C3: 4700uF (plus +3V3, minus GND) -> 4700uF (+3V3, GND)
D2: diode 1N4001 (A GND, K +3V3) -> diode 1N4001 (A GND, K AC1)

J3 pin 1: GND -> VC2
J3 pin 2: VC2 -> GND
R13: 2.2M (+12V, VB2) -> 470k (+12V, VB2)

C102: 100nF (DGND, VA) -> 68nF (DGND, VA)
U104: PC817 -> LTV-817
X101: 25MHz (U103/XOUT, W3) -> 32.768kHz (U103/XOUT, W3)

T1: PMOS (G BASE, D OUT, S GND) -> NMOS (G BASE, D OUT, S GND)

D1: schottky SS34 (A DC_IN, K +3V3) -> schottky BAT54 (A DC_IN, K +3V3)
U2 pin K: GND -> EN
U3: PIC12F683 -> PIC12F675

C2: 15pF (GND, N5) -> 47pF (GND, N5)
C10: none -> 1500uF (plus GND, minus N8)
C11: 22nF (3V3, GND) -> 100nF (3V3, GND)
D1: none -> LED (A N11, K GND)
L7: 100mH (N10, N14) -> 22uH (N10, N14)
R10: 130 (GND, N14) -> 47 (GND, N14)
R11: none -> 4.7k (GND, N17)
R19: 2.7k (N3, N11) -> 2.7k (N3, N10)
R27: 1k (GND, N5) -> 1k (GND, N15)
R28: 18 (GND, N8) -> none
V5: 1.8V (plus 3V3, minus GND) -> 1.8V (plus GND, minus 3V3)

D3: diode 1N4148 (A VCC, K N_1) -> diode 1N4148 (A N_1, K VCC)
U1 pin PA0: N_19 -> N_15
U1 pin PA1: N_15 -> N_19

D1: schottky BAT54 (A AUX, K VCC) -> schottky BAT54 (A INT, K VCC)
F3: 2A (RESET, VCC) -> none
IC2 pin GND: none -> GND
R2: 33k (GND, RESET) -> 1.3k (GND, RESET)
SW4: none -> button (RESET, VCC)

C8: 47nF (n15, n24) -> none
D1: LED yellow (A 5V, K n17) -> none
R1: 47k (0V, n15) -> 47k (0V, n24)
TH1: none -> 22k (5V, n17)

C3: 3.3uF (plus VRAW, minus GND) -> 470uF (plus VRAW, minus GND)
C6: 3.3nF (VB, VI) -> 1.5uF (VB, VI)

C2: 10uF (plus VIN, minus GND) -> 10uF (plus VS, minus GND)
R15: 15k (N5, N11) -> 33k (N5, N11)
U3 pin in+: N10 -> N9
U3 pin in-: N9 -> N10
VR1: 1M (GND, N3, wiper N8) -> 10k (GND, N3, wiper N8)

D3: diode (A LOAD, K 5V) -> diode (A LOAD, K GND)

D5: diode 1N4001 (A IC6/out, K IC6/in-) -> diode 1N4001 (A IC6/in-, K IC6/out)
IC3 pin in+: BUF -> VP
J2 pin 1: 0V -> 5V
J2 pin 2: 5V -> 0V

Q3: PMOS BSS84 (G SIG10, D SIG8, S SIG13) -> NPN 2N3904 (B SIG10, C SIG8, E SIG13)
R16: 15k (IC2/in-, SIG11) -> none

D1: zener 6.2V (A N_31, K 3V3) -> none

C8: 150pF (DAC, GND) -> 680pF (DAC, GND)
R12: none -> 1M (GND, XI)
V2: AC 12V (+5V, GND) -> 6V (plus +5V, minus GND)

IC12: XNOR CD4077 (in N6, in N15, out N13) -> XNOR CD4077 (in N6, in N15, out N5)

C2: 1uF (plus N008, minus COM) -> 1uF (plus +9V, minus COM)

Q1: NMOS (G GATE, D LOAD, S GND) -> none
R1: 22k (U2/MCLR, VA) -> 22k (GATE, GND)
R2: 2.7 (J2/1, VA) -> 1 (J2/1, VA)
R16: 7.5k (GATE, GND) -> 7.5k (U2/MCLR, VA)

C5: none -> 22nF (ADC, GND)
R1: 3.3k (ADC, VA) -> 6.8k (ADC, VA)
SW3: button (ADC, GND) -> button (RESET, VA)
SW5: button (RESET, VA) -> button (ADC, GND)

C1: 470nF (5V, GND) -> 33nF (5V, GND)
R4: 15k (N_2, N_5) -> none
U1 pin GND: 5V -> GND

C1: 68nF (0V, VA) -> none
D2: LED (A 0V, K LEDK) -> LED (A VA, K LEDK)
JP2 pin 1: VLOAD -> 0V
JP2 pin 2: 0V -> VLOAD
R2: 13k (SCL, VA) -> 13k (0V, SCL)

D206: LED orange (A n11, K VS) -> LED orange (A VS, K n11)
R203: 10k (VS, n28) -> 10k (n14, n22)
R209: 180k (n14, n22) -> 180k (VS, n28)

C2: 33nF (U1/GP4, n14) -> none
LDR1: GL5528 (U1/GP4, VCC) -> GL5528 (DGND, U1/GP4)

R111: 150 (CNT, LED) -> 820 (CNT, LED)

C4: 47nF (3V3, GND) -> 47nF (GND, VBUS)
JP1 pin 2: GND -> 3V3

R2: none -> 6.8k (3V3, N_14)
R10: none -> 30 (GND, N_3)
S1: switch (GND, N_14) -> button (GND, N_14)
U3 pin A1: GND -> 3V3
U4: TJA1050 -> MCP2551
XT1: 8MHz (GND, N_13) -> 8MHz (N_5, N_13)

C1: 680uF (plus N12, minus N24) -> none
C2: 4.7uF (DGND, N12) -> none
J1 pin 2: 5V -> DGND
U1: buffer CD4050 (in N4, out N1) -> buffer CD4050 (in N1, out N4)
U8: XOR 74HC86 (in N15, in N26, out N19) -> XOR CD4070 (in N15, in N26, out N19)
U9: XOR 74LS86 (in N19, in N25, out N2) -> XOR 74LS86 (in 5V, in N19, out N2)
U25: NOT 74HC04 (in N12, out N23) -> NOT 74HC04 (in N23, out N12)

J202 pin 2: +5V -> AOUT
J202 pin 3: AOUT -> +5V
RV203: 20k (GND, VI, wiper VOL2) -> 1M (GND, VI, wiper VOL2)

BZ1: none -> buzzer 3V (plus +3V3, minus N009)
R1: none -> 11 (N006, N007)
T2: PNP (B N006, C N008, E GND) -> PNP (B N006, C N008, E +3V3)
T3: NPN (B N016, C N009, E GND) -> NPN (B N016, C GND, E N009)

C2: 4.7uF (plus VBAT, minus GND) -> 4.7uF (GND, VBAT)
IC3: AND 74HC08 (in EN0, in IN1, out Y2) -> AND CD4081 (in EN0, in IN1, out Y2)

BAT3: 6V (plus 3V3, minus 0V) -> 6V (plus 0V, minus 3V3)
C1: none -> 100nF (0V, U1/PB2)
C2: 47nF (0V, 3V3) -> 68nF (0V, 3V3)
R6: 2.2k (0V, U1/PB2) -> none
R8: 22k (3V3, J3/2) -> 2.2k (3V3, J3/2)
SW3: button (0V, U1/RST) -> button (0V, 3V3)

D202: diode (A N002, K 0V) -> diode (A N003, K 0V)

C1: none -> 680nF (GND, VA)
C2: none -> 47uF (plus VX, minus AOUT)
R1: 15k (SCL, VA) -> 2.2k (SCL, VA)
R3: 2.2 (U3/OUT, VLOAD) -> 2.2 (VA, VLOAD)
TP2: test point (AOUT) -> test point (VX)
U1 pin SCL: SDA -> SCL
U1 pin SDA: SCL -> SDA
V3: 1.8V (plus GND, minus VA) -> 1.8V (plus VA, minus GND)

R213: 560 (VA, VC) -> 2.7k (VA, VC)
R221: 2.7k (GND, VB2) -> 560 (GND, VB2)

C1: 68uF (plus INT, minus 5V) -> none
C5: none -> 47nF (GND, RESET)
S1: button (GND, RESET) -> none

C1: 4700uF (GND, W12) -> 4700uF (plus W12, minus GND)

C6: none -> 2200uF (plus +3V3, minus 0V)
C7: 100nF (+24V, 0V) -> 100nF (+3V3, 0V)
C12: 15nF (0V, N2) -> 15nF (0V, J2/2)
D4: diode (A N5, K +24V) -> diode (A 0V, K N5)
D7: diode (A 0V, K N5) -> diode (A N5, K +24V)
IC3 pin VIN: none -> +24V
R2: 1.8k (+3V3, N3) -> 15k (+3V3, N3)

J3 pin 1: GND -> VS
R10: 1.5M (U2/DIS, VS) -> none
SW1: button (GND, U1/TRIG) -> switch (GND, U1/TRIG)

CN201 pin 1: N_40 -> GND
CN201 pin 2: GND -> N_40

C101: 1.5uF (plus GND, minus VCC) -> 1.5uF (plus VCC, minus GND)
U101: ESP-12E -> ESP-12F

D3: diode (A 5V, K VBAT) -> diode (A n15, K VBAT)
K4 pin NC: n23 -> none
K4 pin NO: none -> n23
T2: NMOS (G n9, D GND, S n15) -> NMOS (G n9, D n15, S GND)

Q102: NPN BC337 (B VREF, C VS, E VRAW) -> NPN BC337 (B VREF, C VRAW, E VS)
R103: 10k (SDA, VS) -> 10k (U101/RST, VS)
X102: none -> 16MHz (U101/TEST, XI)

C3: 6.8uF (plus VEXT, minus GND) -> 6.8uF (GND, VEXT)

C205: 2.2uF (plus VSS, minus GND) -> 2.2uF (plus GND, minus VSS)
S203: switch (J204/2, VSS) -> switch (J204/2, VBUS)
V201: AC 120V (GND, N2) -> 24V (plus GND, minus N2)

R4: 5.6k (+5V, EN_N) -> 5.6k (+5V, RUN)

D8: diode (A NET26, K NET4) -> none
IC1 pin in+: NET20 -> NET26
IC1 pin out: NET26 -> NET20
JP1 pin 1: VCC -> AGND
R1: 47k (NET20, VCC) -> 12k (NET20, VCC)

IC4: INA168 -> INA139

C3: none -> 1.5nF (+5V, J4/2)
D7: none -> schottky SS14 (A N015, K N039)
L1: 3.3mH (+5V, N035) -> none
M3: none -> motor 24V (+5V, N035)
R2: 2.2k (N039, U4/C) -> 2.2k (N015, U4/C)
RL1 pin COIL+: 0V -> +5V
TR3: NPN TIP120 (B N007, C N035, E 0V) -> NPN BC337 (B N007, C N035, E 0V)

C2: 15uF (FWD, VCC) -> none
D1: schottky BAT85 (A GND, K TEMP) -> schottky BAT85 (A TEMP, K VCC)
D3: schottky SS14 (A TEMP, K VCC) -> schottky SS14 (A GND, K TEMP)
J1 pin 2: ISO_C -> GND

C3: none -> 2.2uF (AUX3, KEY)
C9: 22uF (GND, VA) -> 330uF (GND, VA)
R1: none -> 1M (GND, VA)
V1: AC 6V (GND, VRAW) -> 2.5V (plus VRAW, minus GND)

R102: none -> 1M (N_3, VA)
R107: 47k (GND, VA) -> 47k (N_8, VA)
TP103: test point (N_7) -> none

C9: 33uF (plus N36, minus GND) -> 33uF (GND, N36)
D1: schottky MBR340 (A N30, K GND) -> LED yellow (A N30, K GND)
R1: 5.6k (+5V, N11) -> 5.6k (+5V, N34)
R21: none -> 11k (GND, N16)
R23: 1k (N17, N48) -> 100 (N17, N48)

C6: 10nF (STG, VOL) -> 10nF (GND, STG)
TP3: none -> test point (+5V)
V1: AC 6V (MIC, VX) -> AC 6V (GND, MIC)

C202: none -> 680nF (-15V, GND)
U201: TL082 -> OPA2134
###
▶ Task prompt
Repeat the records above line by line, from the first line through the line that contains "C11: 22nF (3V3, GND) -> 100nF (3V3, GND)".

▶ Result of the task
C3: 4700uF (plus +3V3, minus GND) -> 4700uF (+3V3, GND)
D2: diode 1N4001 (A GND, K +3V3) -> diode 1N4001 (A GND, K AC1)

J3 pin 1: GND -> VC2
J3 pin 2: VC2 -> GND
R13: 2.2M (+12V, VB2) -> 470k (+12V, VB2)

C102: 100nF (DGND, VA) -> 68nF (DGND, VA)
U104: PC817 -> LTV-817
X101: 25MHz (U103/XOUT, W3) -> 32.768kHz (U103/XOUT, W3)

T1: PMOS (G BASE, D OUT, S GND) -> NMOS (G BASE, D OUT, S GND)

D1: schottky SS34 (A DC_IN, K +3V3) -> schottky BAT54 (A DC_IN, K +3V3)
U2 pin K: GND -> EN
U3: PIC12F683 -> PIC12F675

C2: 15pF (GND, N5) -> 47pF (GND, N5)
C10: none -> 1500uF (plus GND, minus N8)
C11: 22nF (3V3, GND) -> 100nF (3V3, GND)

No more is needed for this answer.